Problem requirements —
Once you have located the line containing "none -> purple cone C12 level 1" in the material below, return it exactly along with each line after it through the line containing "none -> purple plate J11:K12 level 2".
Segment Open
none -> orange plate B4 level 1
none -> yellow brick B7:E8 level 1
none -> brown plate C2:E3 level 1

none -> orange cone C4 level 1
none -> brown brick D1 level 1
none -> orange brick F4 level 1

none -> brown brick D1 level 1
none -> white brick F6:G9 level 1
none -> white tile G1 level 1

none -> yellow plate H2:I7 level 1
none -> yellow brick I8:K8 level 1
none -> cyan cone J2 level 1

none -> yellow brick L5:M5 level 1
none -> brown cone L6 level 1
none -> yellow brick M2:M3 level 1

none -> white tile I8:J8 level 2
Segment Closed
Segment Open
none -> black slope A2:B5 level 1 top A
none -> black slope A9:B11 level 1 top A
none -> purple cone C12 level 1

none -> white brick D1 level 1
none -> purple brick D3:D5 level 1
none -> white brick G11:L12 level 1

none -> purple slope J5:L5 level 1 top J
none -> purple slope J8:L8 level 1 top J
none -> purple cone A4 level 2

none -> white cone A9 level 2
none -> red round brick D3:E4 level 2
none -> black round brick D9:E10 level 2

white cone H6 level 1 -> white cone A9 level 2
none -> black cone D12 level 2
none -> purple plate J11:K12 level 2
Segment Closed
Segment Open
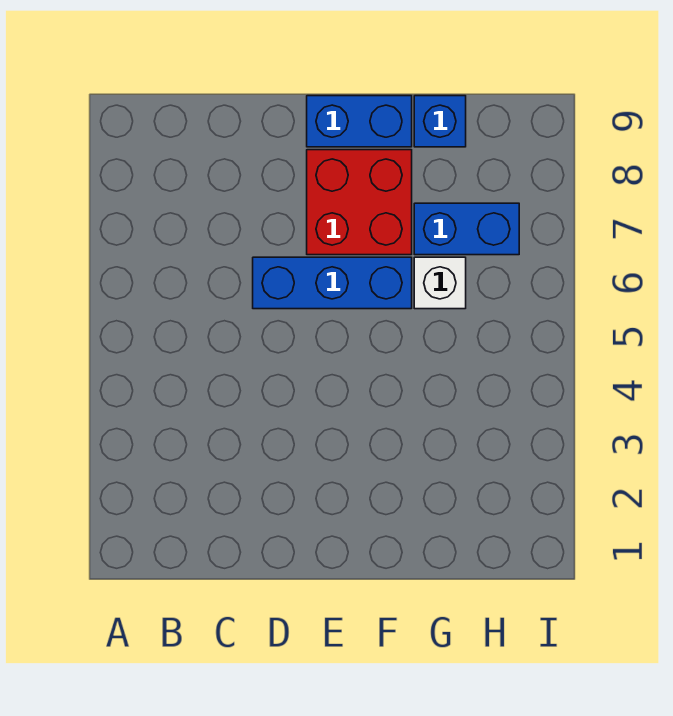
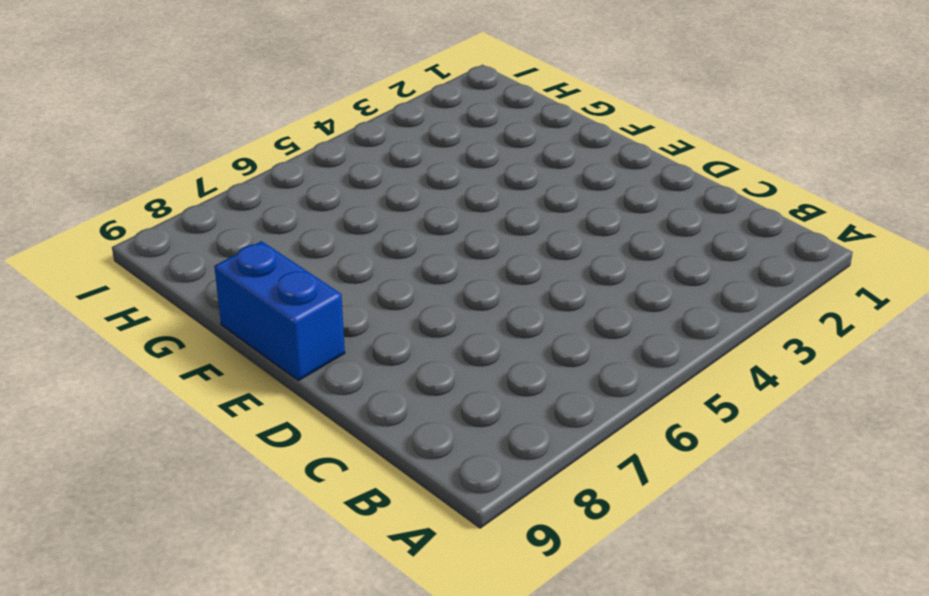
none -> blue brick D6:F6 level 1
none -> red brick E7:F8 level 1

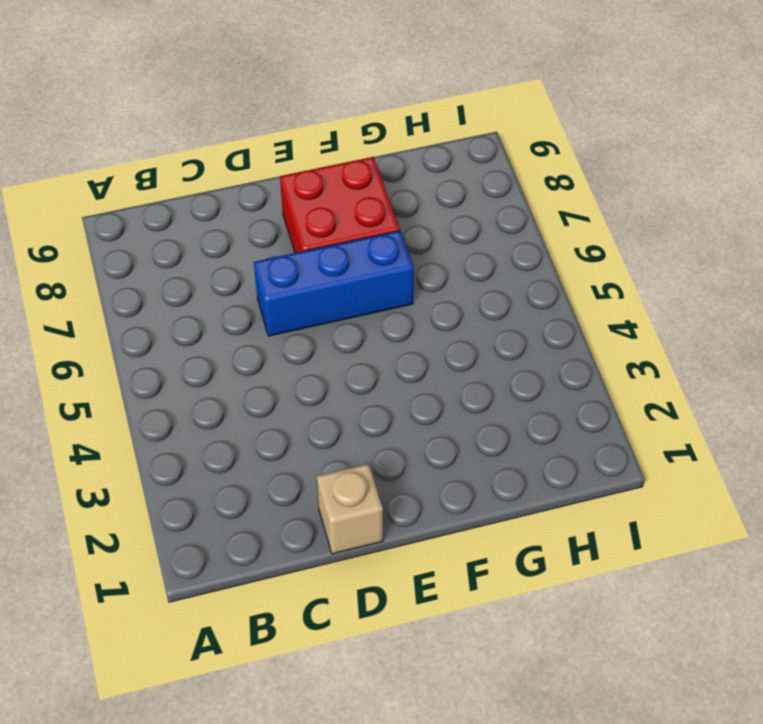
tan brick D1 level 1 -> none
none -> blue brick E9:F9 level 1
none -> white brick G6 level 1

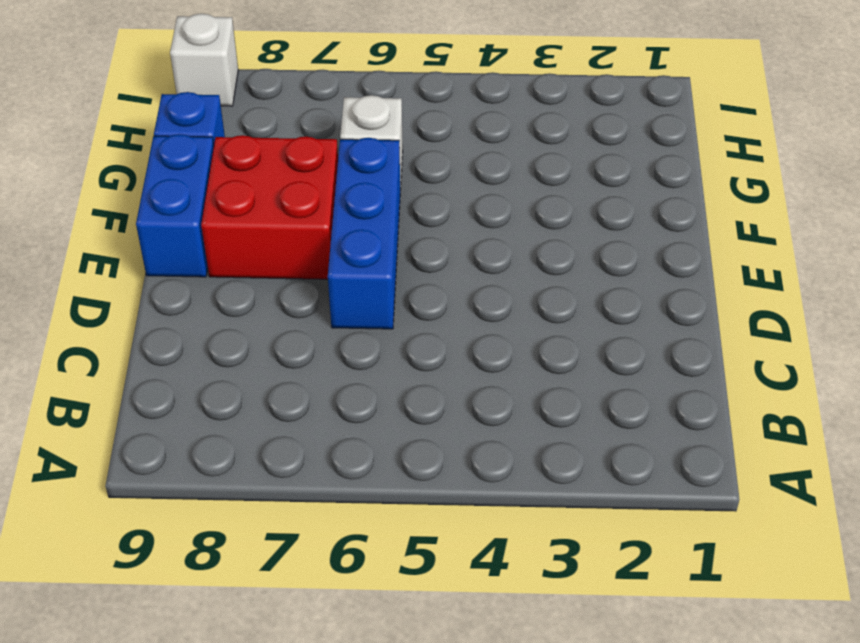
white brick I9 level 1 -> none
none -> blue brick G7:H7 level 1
Segment Closed
Answer box —
none -> purple cone C12 level 1

none -> white brick D1 level 1
none -> purple brick D3:D5 level 1
none -> white brick G11:L12 level 1

none -> purple slope J5:L5 level 1 top J
none -> purple slope J8:L8 level 1 top J
none -> purple cone A4 level 2

none -> white cone A9 level 2
none -> red round brick D3:E4 level 2
none -> black round brick D9:E10 level 2

white cone H6 level 1 -> white cone A9 level 2
none -> black cone D12 level 2
none -> purple plate J11:K12 level 2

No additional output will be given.